> **Input**
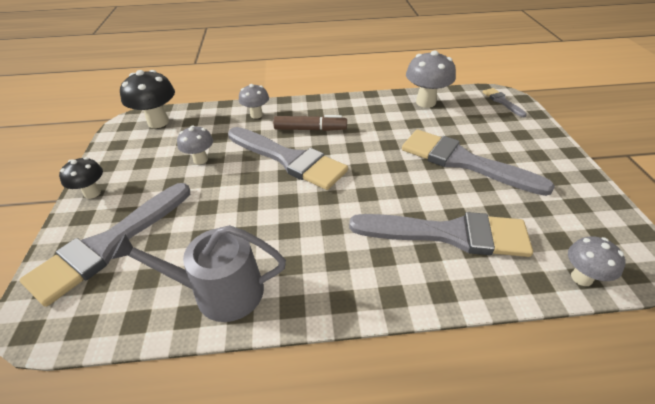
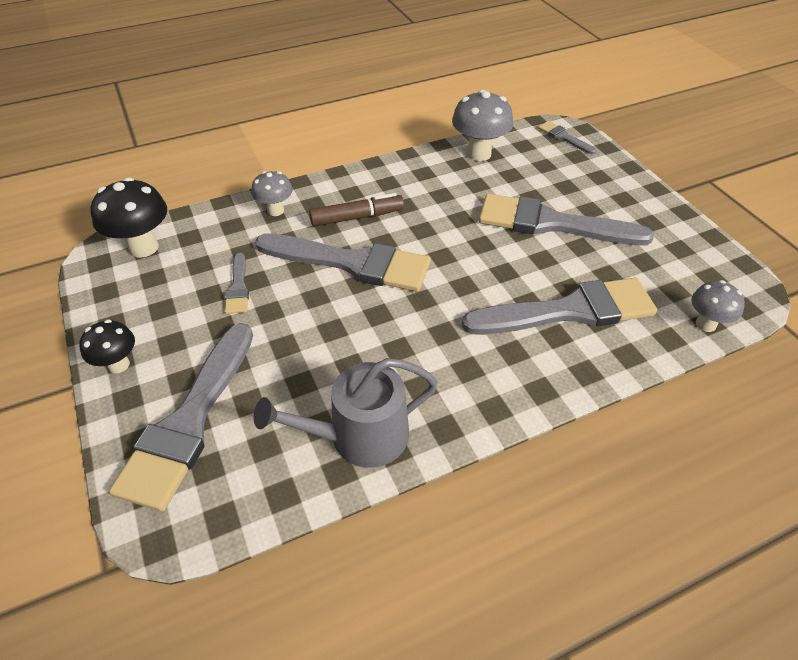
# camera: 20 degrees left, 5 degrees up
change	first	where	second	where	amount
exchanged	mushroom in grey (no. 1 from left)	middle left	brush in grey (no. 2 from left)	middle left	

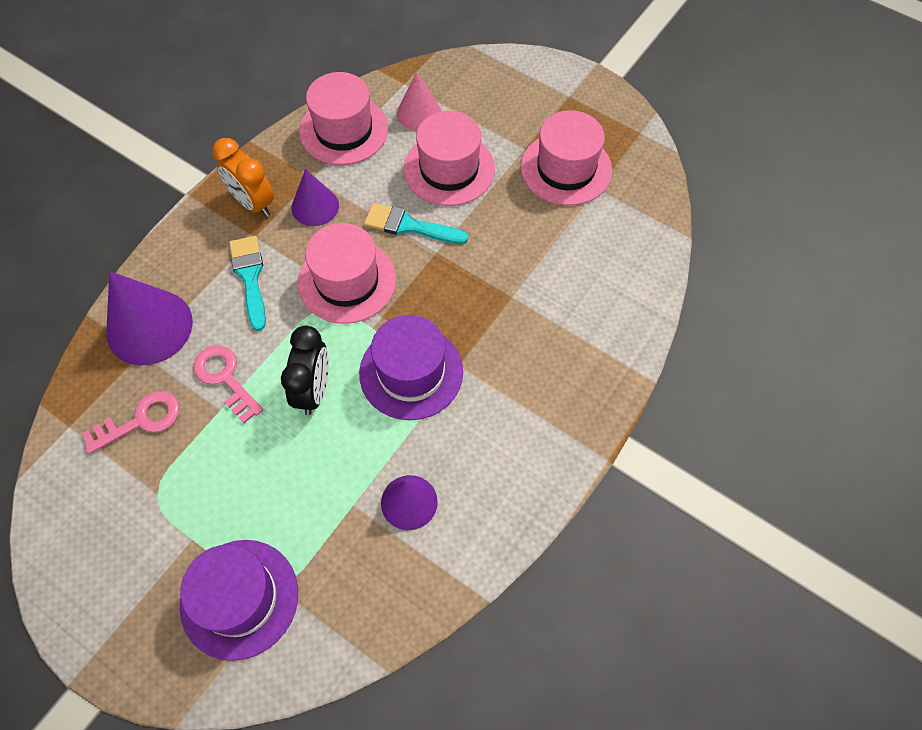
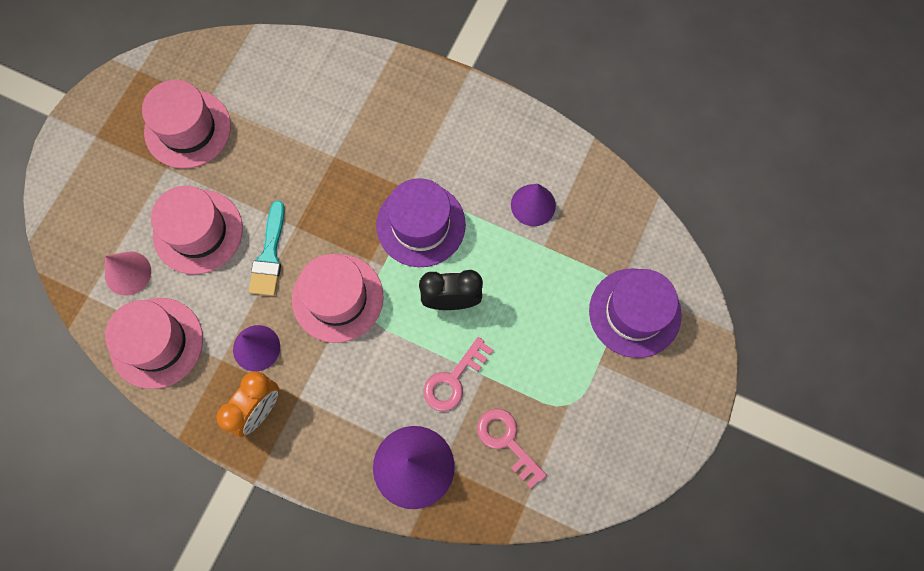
# camera: 100 degrees left, 10 degrees up
change	first	where	second	where	amount
missing	brush in turquoise (no. 1 from left)	middle left			

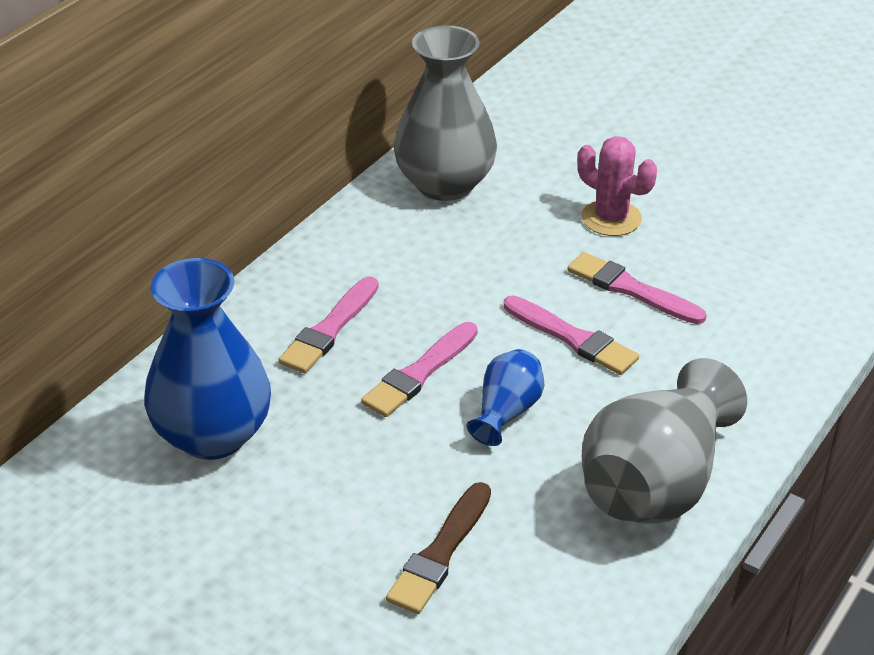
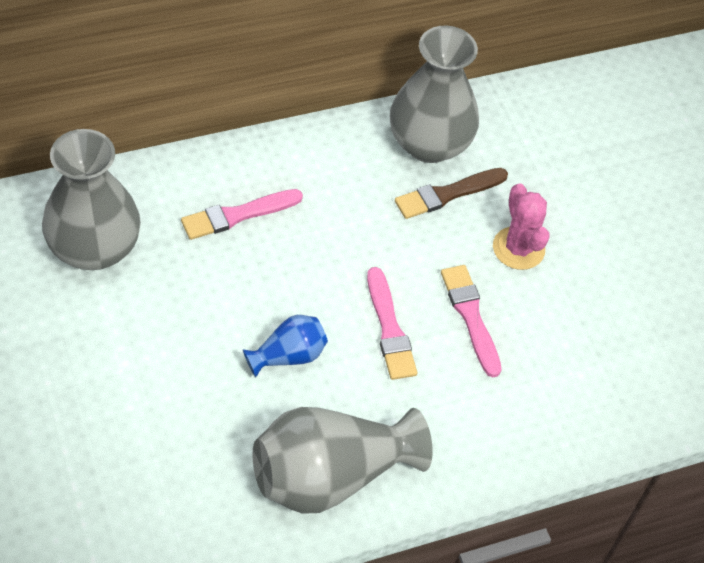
# camera: 30 degrees right, 15 degrees up
change	first	where	second	where	amount
missing	brush in pink (no. 2 from left)	centre			
relocated	brush in brown	bottom centre		centre	
colour	vase in blue (no. 1 from left)	middle left	vase in grey (no. 1 from left)	middle left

> **Aim of the task**
Return the material exactly as written, except for any pictures it holds.

> **Answer to this task**
# camera: 20 degrees left, 5 degrees up
change	first	where	second	where	amount
exchanged	mushroom in grey (no. 1 from left)	middle left	brush in grey (no. 2 from left)	middle left	

# camera: 100 degrees left, 10 degrees up
change	first	where	second	where	amount
missing	brush in turquoise (no. 1 from left)	middle left			

# camera: 30 degrees right, 15 degrees up
change	first	where	second	where	amount
missing	brush in pink (no. 2 from left)	centre			
relocated	brush in brown	bottom centre		centre	
colour	vase in blue (no. 1 from left)	middle left	vase in grey (no. 1 from left)	middle left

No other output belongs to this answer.